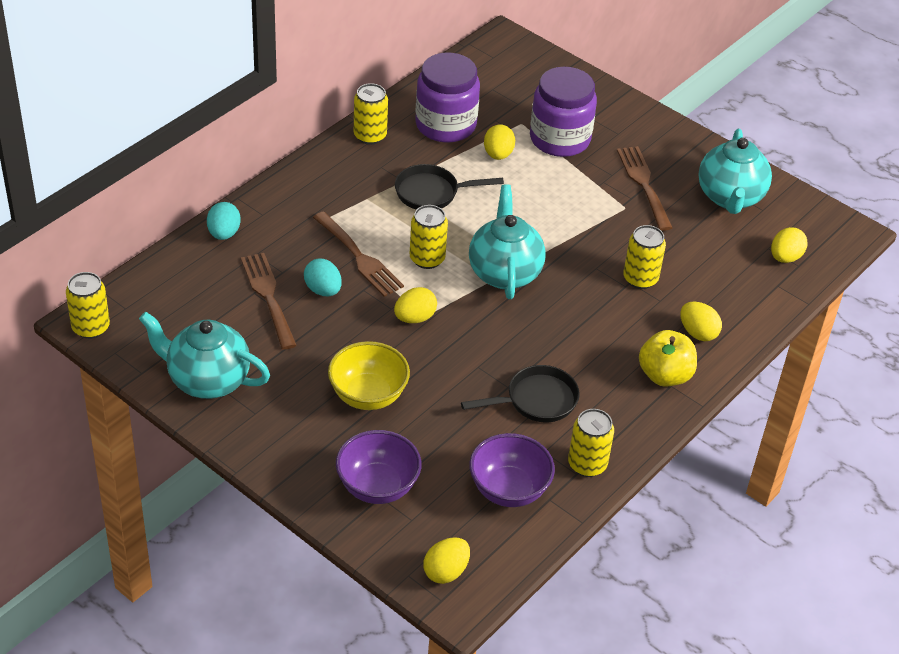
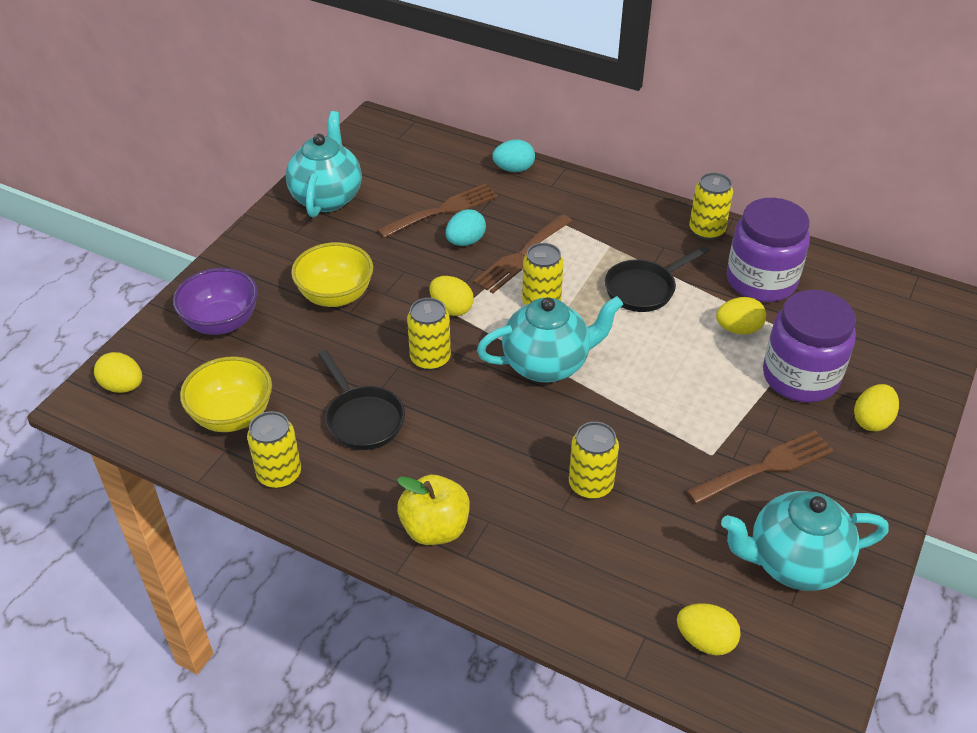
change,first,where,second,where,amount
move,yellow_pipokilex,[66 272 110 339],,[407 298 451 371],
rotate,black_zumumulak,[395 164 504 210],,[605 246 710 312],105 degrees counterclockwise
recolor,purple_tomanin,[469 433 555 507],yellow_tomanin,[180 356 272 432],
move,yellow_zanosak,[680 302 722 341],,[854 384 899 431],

══════════════════════════════

[TASK PROMPT]: The answer should be an exact copy of the lines from the one containing "move,yellow_pipokilex,[66 272 110" through the last line of the entries, both included.

[PROBLEM SOLUTION]:
move,yellow_pipokilex,[66 272 110 339],,[407 298 451 371],
rotate,black_zumumulak,[395 164 504 210],,[605 246 710 312],105 degrees counterclockwise
recolor,purple_tomanin,[469 433 555 507],yellow_tomanin,[180 356 272 432],
move,yellow_zanosak,[680 302 722 341],,[854 384 899 431],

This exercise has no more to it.